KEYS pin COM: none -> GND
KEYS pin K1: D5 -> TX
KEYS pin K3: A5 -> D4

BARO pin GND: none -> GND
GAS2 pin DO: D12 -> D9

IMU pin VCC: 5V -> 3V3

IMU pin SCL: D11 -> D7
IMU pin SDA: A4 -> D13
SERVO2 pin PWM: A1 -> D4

--

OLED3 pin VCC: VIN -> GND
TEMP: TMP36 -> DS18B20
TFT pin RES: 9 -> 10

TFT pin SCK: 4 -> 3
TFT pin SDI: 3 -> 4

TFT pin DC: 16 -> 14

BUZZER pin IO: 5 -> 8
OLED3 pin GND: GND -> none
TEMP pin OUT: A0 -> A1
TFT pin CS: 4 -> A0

...

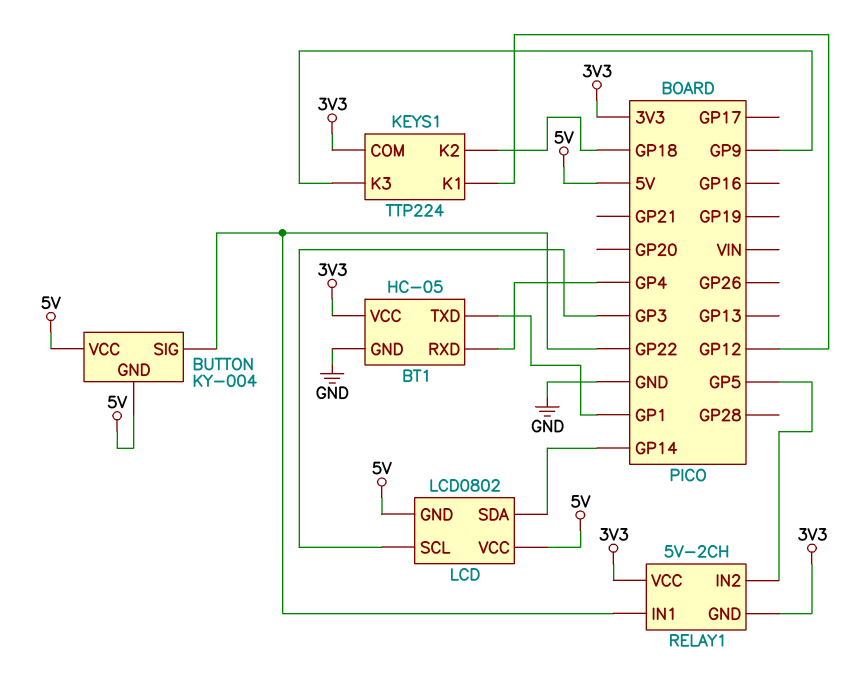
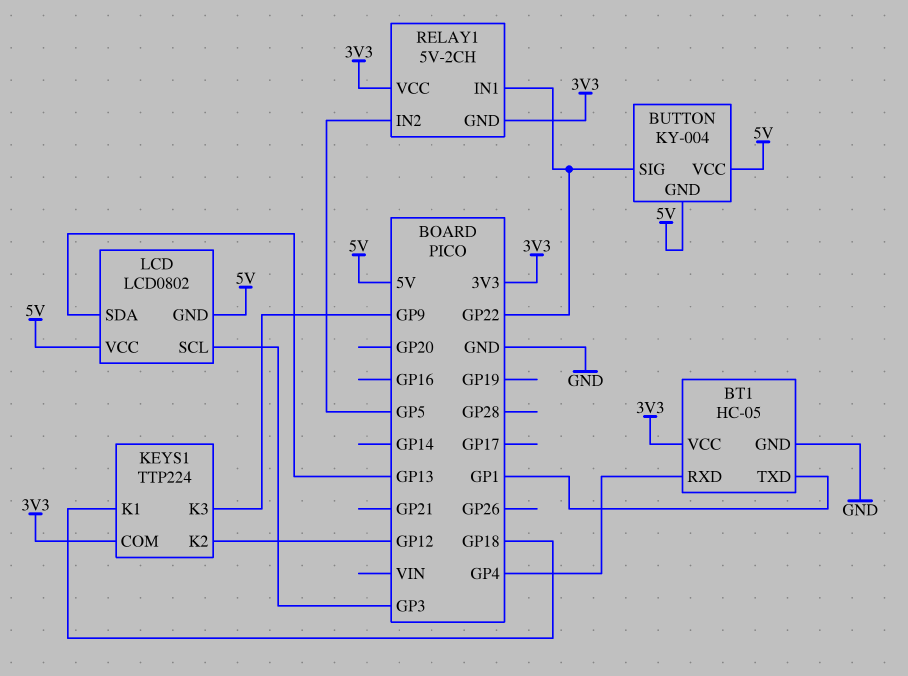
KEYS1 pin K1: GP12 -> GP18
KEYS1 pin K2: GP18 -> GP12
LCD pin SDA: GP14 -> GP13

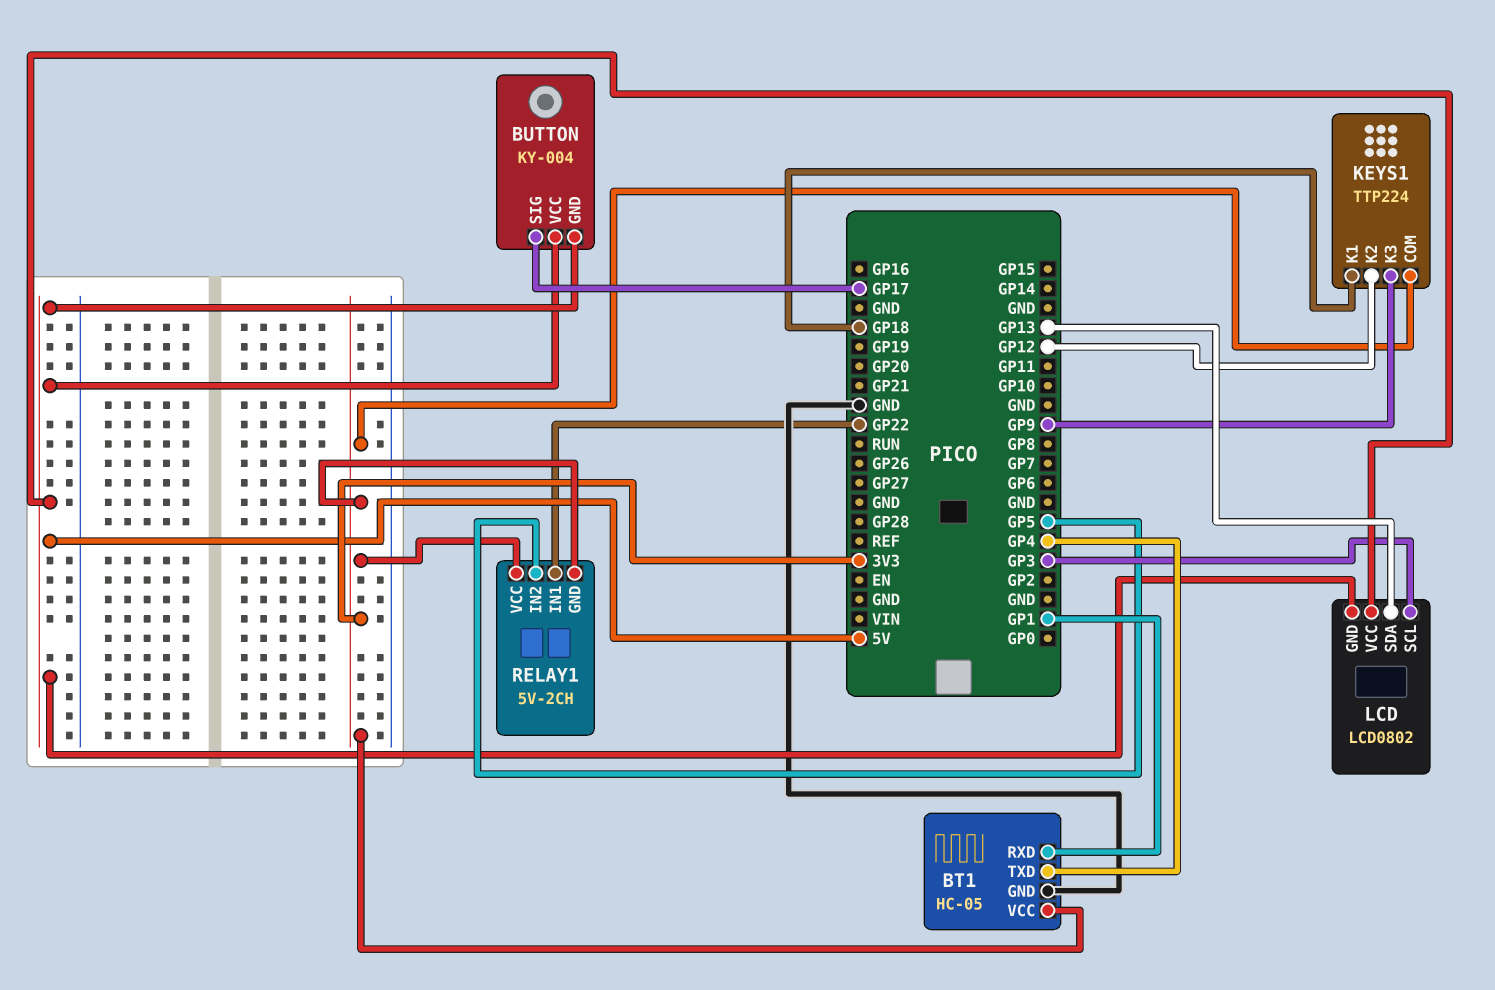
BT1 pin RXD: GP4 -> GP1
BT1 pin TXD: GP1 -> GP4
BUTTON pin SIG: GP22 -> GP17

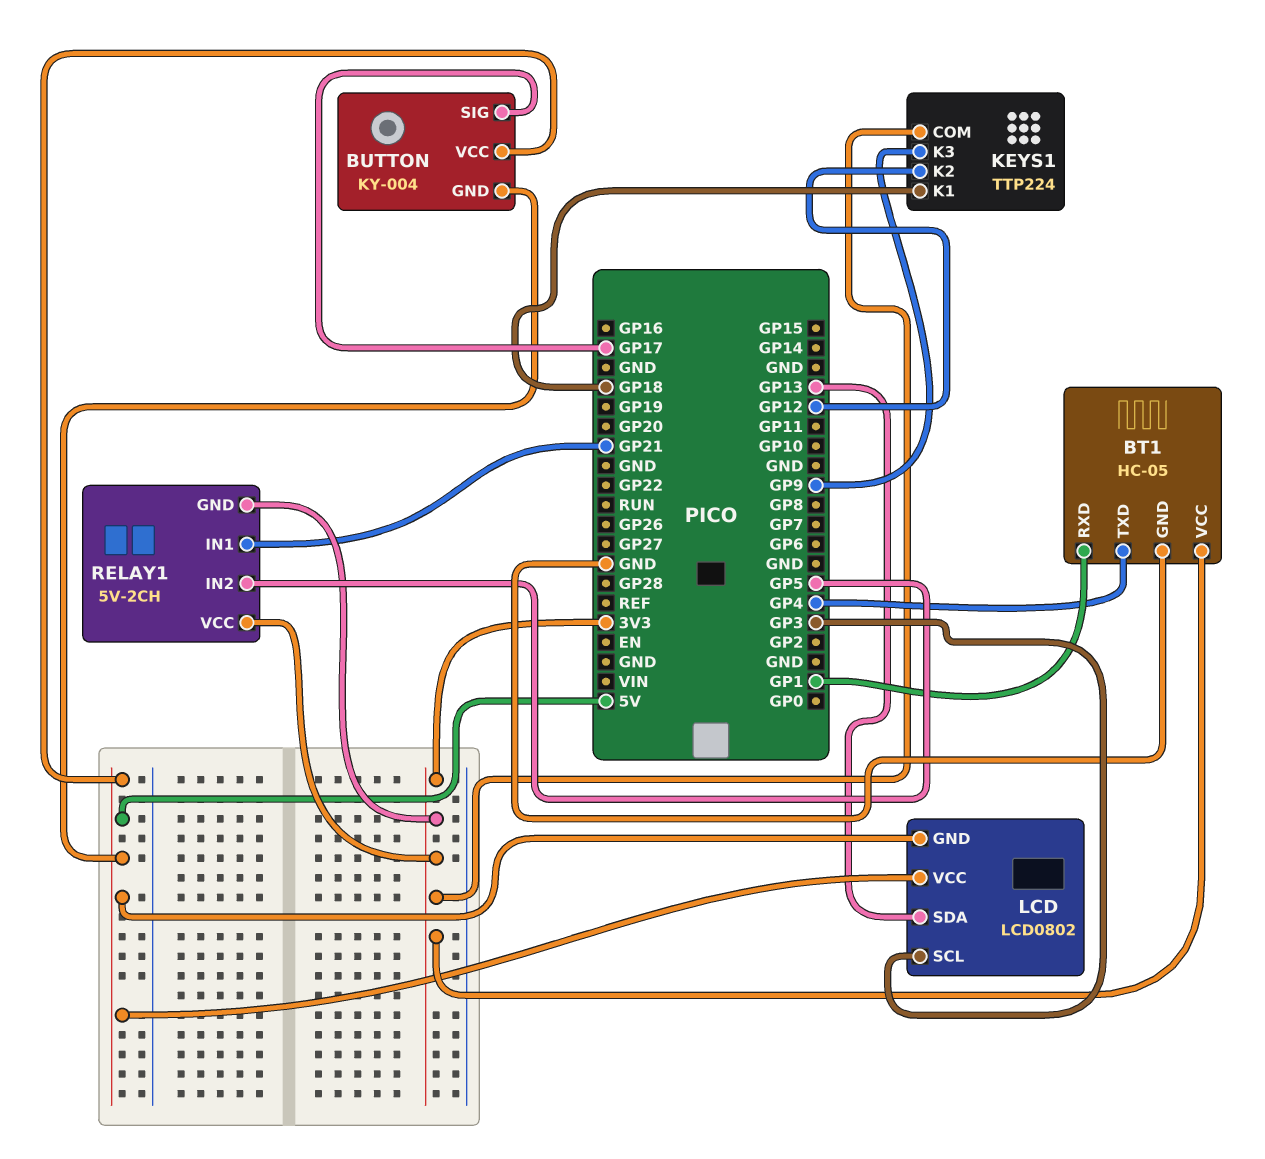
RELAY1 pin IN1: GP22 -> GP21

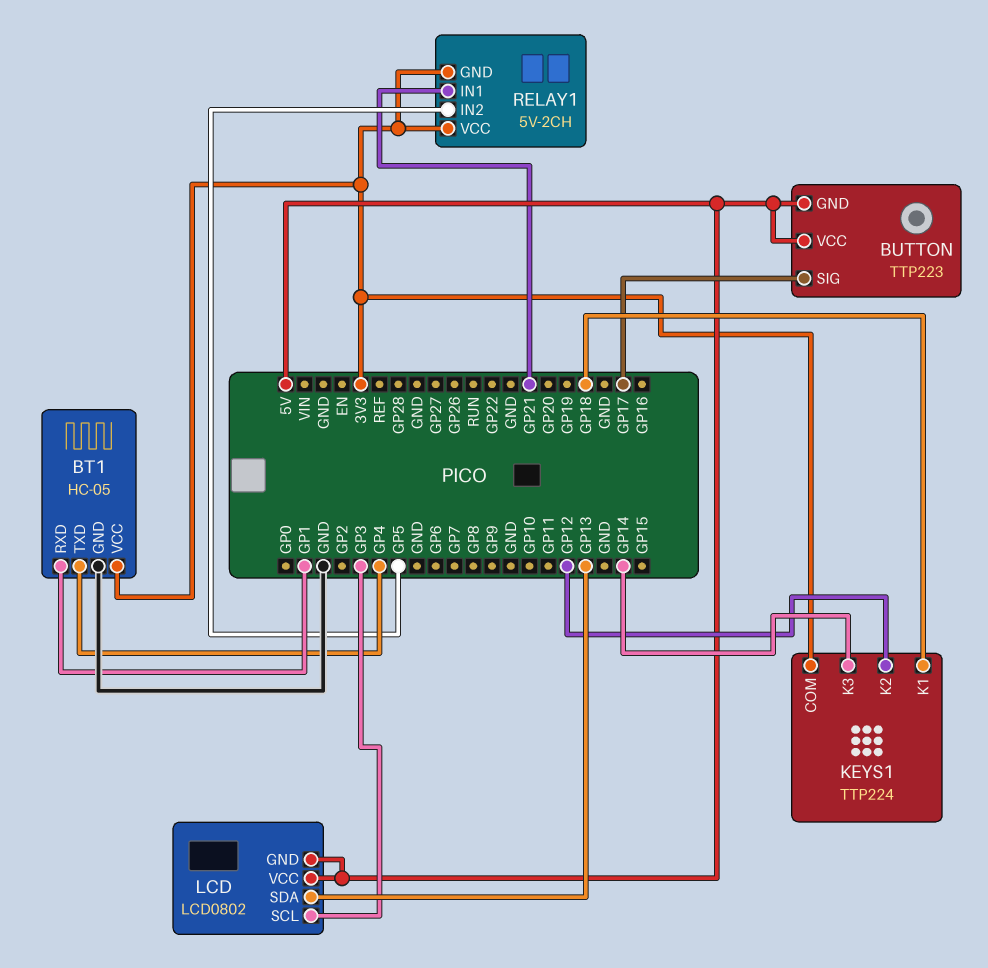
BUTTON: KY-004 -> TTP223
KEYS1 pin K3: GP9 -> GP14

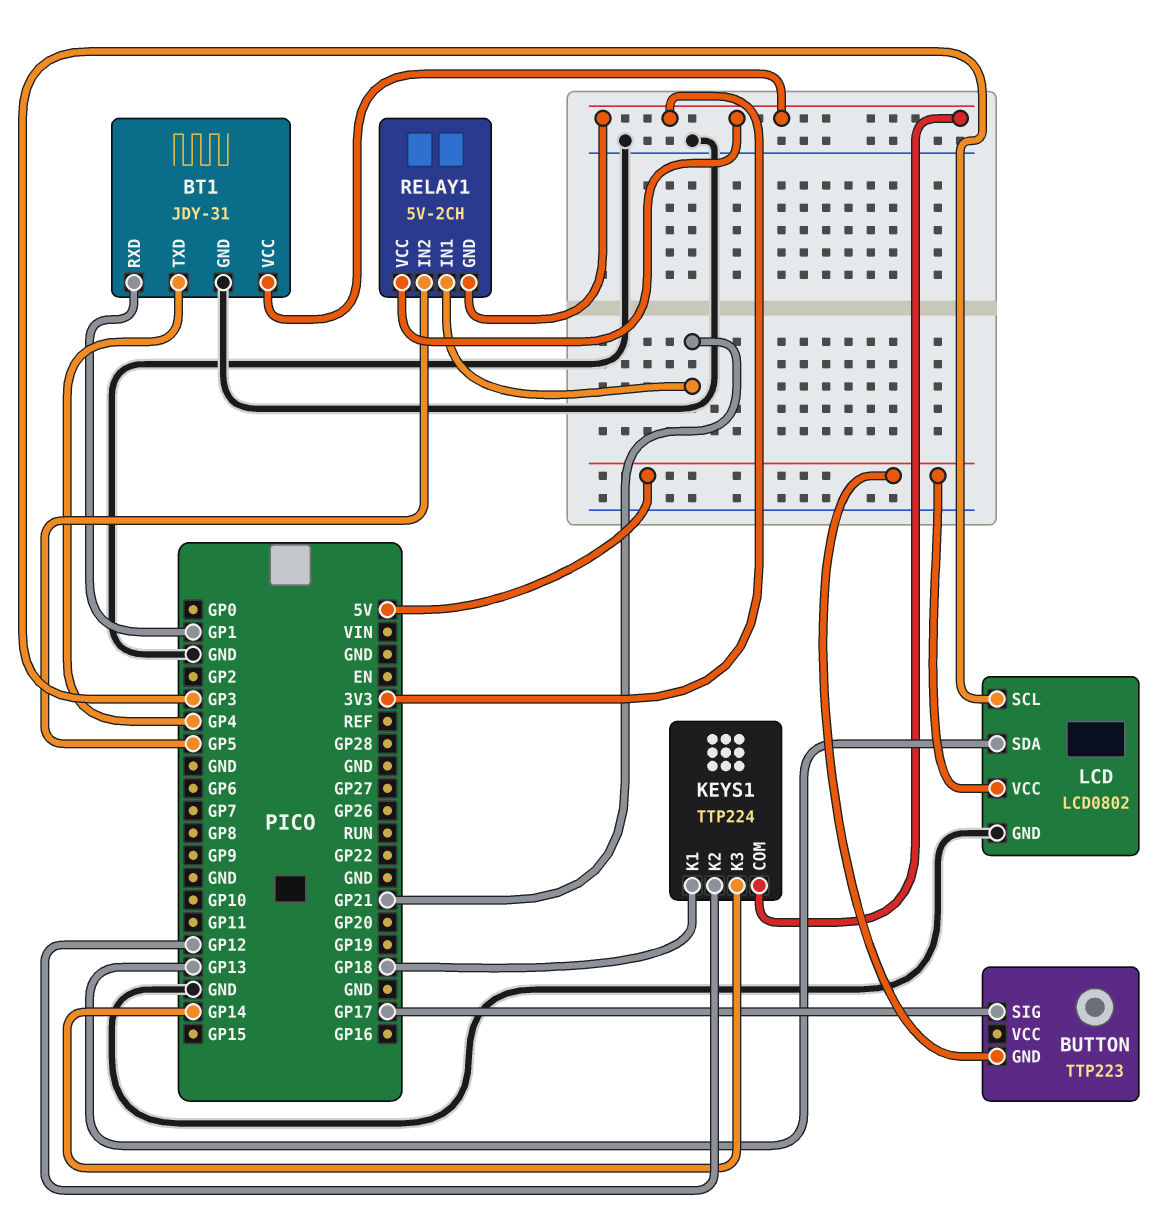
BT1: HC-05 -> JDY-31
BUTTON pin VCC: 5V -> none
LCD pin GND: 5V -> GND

## WHAT THIS TASK INVOLVES
When you reach the line holding "BT1 pin RXD: GP4 -> GP1" in the listing above, begin retyping exactly, and stop once the line holding "LCD pin GND: 5V -> GND" is done; pictures stay out.

## SOLUTION TO THIS TASK
BT1 pin RXD: GP4 -> GP1
BT1 pin TXD: GP1 -> GP4
BUTTON pin SIG: GP22 -> GP17

RELAY1 pin IN1: GP22 -> GP21

BUTTON: KY-004 -> TTP223
KEYS1 pin K3: GP9 -> GP14

BT1: HC-05 -> JDY-31
BUTTON pin VCC: 5V -> none
LCD pin GND: 5V -> GND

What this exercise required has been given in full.